+++ Supplied information +++

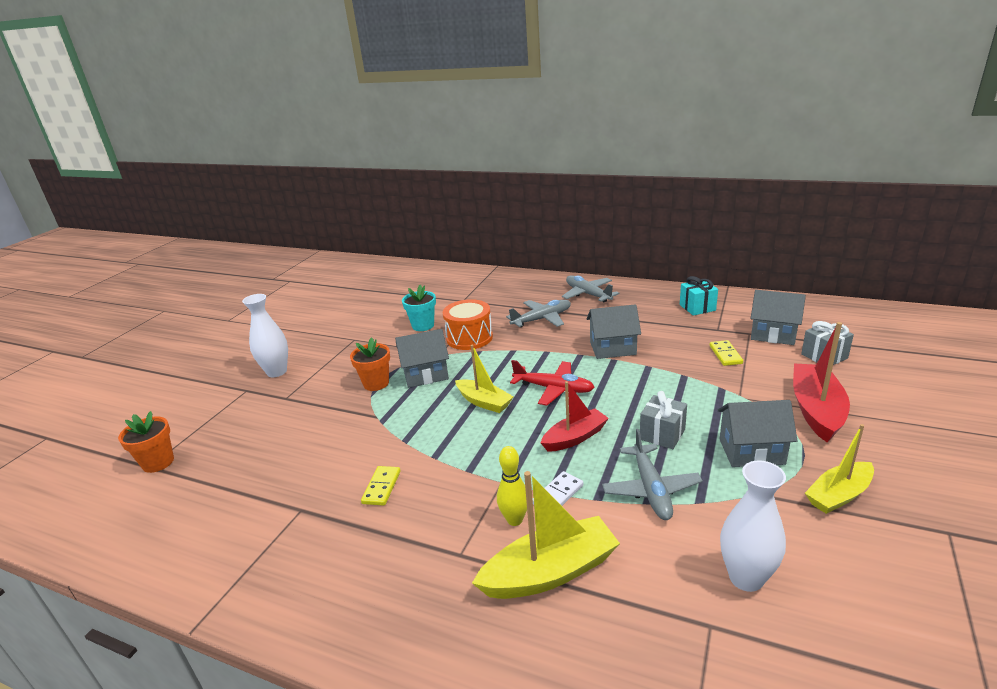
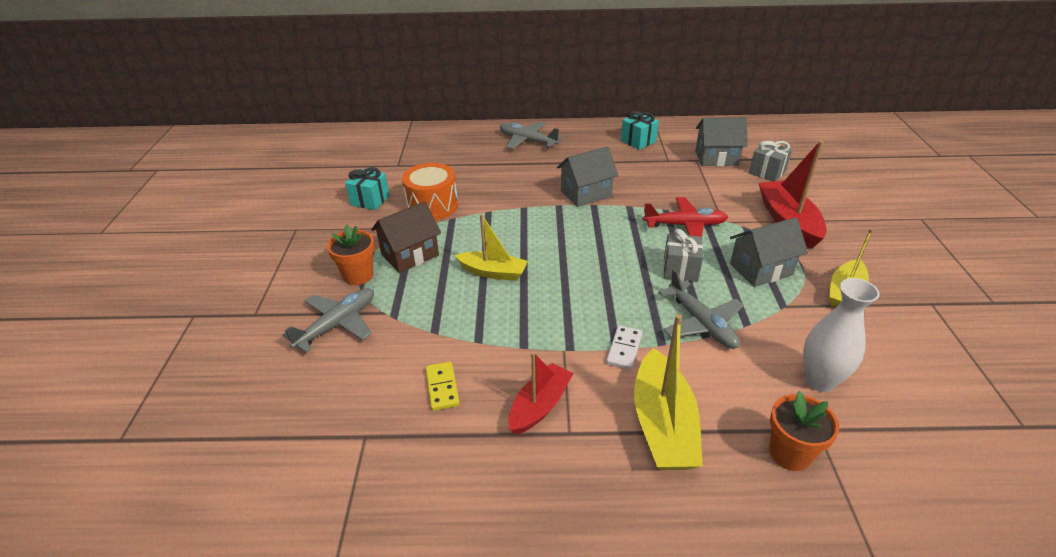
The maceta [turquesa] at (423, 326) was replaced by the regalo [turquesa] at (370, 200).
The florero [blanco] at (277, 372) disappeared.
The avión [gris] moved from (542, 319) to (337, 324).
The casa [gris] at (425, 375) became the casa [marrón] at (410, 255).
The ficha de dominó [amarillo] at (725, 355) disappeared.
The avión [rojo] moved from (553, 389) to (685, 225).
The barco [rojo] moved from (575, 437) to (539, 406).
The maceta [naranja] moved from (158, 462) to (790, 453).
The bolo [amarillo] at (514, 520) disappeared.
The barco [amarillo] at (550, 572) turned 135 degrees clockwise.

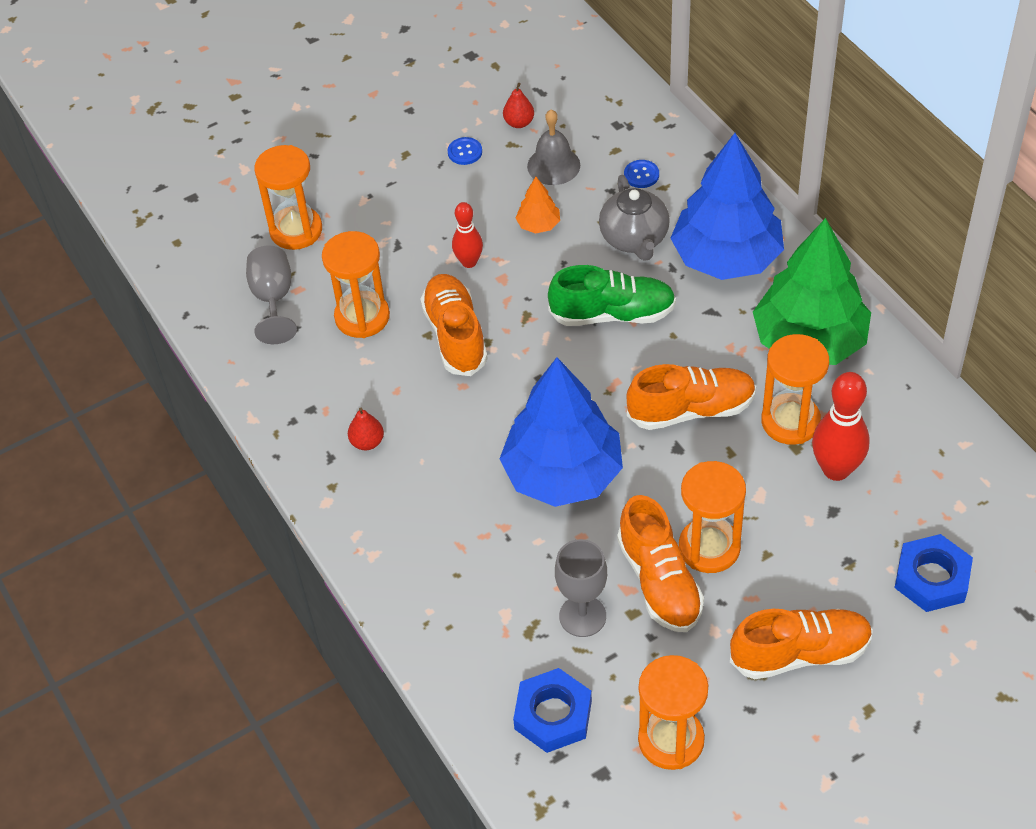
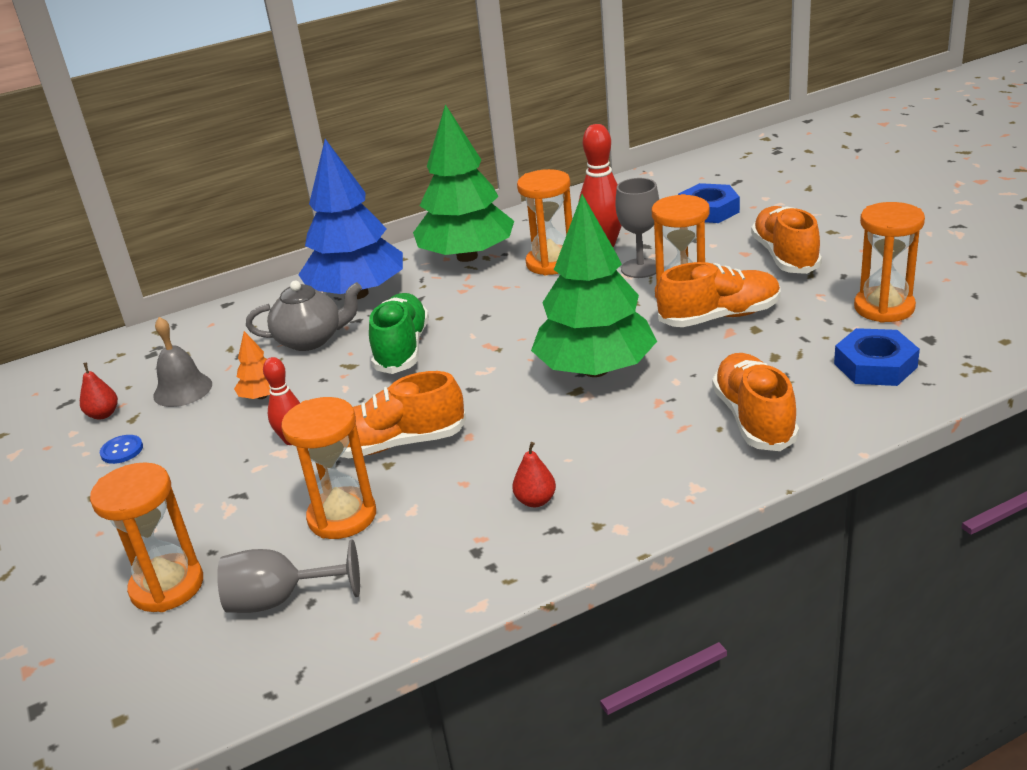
The botón [azul] at (641, 175) disappeared.
The árbol [azul] at (562, 474) became the árbol [verde] at (595, 370).
The zapato [naranja] moved from (691, 410) to (754, 418).
The copa [gris] moved from (582, 616) to (640, 268).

+++

• Task item
Provide only the count of lines in the records above that hold the word "avión".

• Exercise solution
2